> What the exercise asks
What is needed is an exact reproduction of the listing, without its pictures.

--- START ---

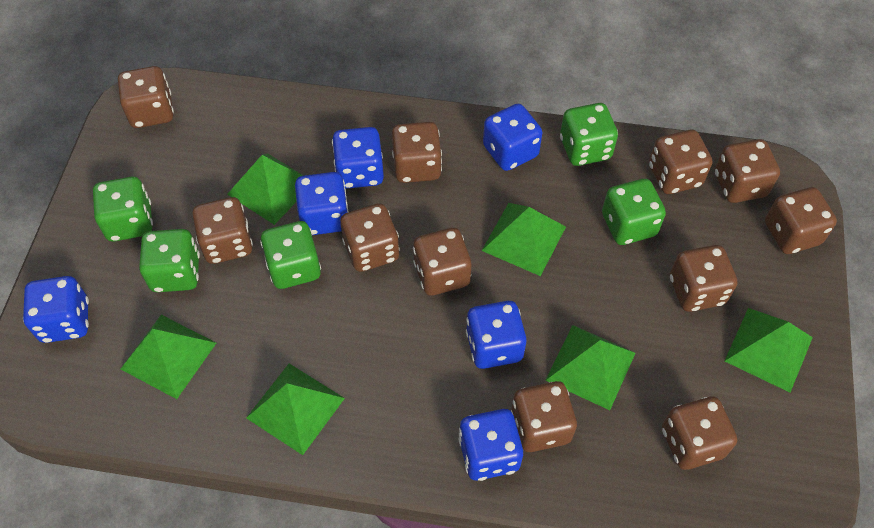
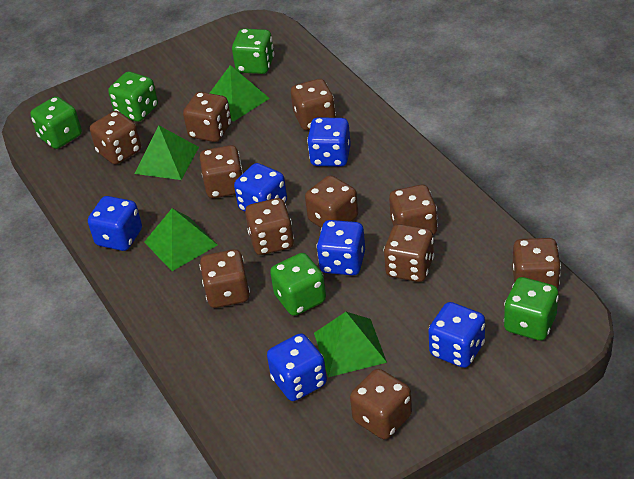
green pyramid: 6 -> 4

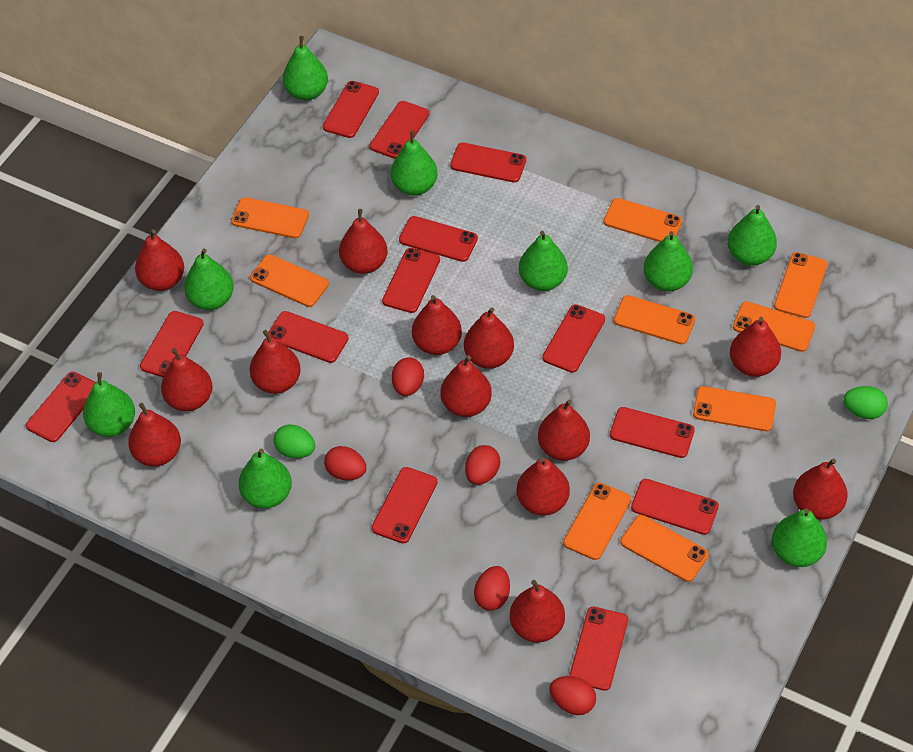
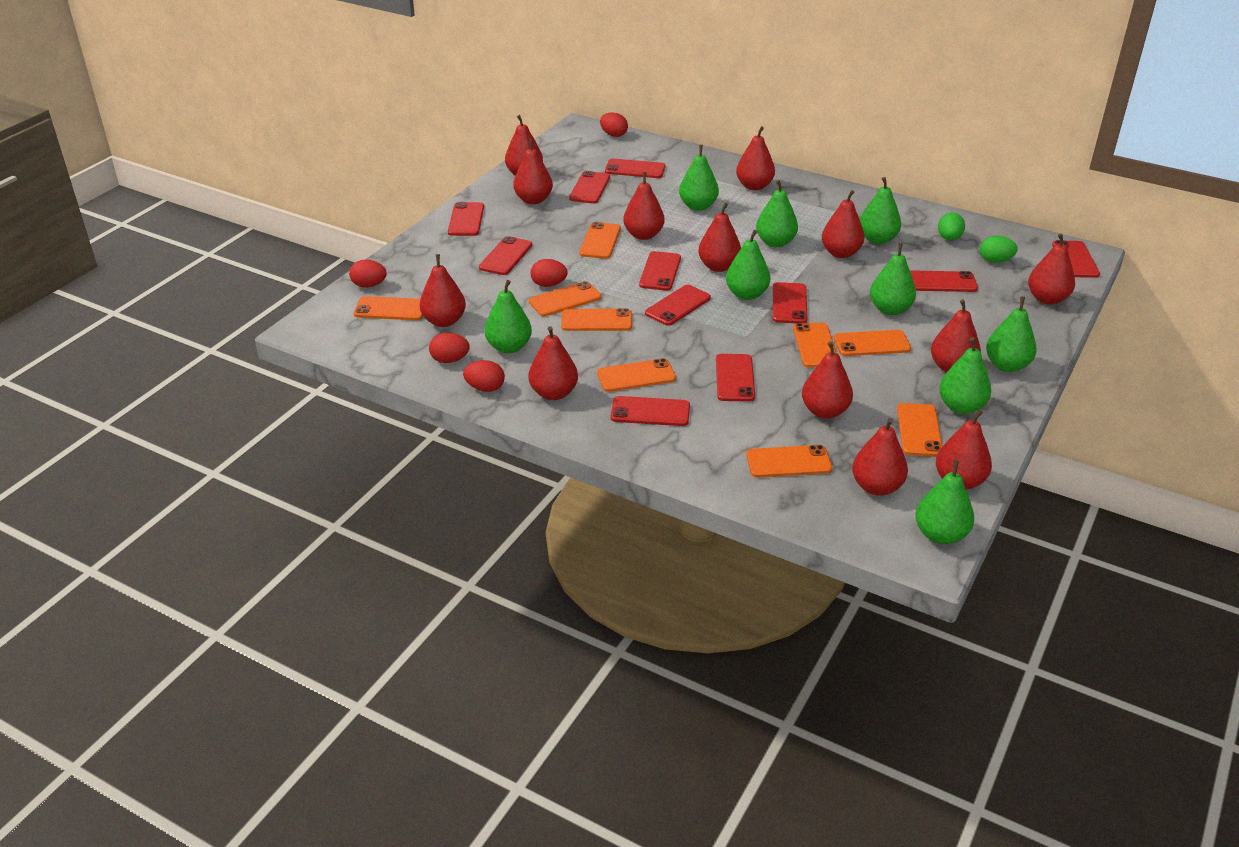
red phone: 13 -> 11

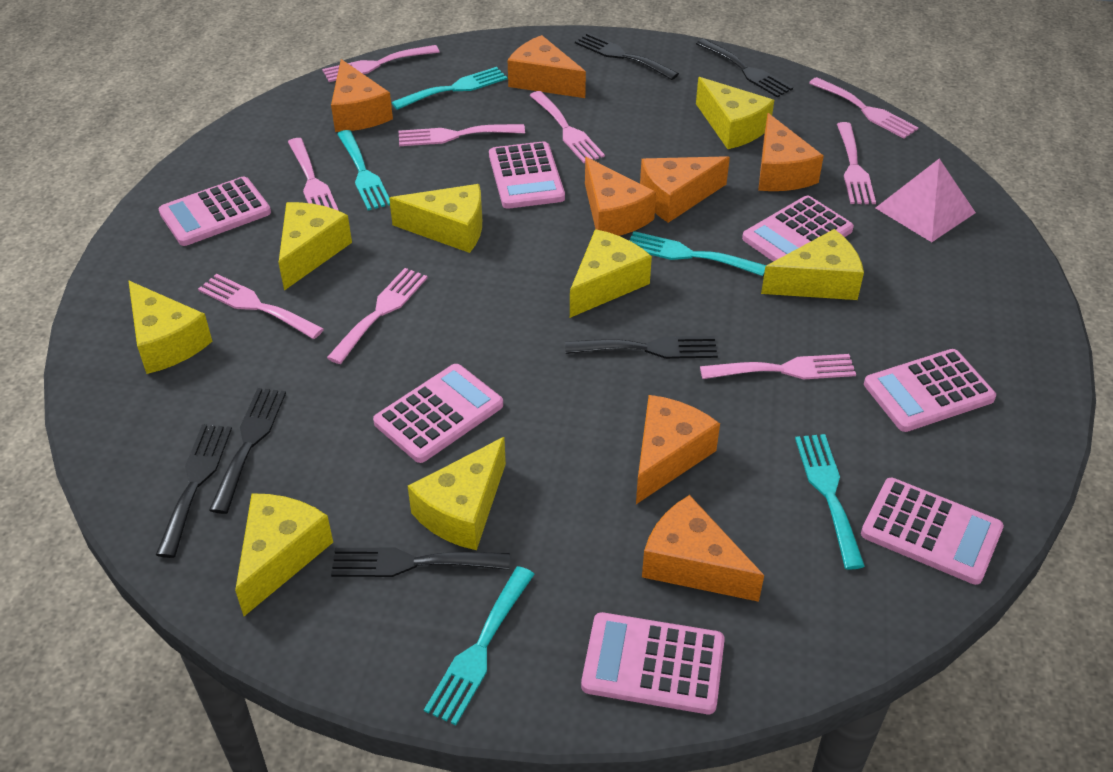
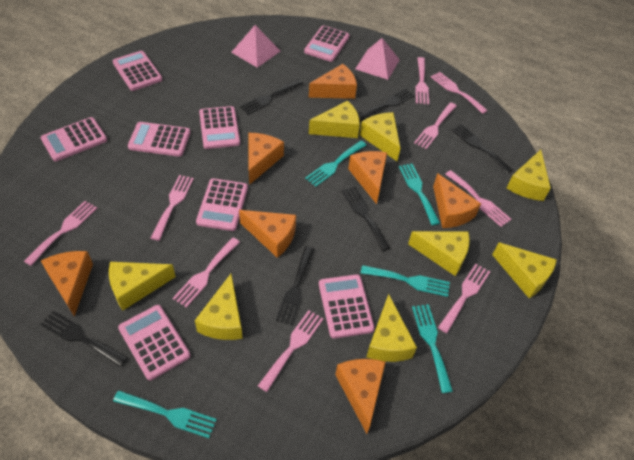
pink calculator: 7 -> 8
pink pyramid: 1 -> 2

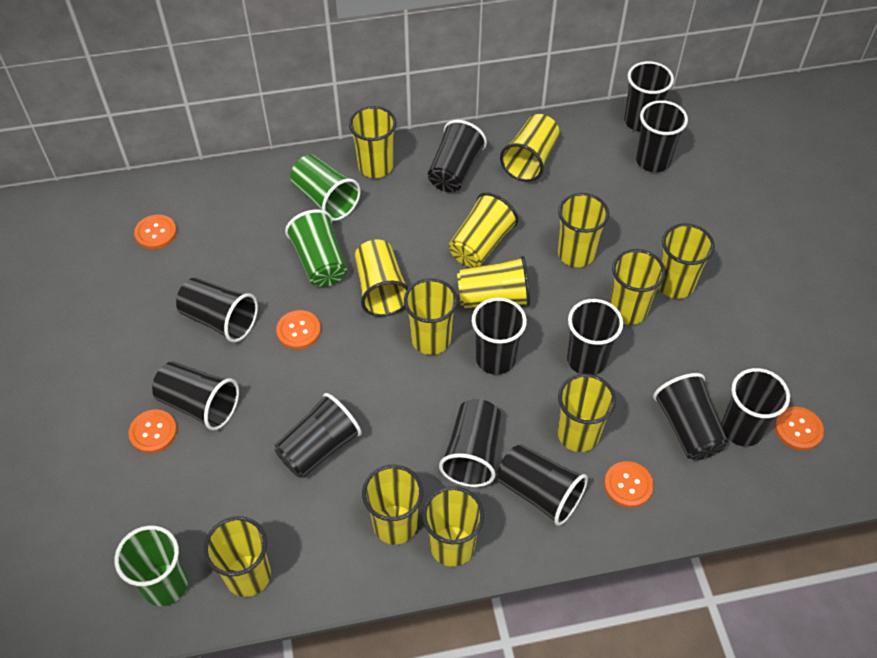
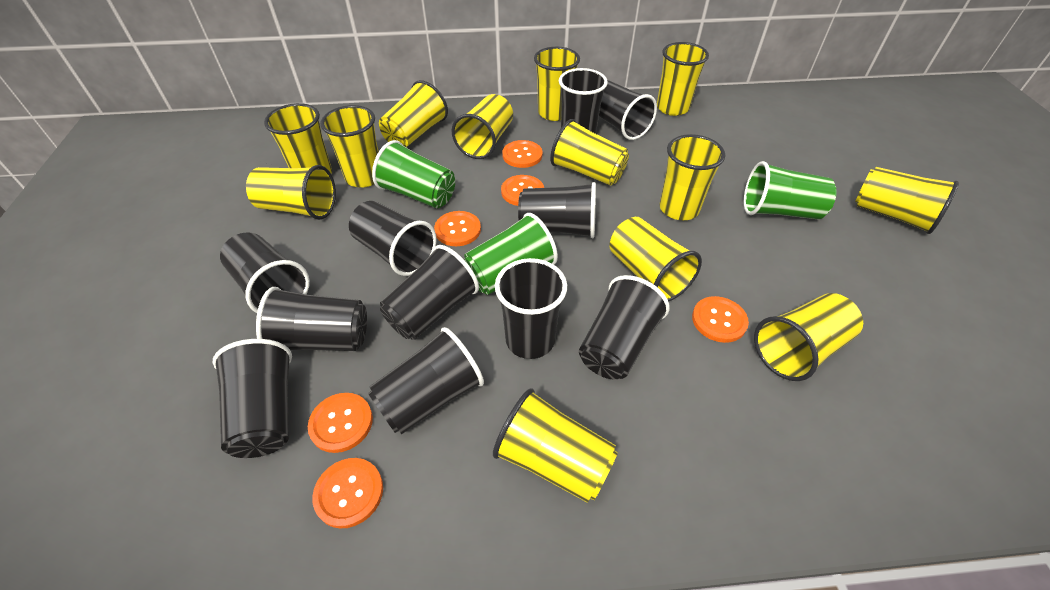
black cup: 12 -> 11
orange button: 5 -> 6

--- END ---

> Task solution
green pyramid: 6 -> 4

red phone: 13 -> 11

pink calculator: 7 -> 8
pink pyramid: 1 -> 2

black cup: 12 -> 11
orange button: 5 -> 6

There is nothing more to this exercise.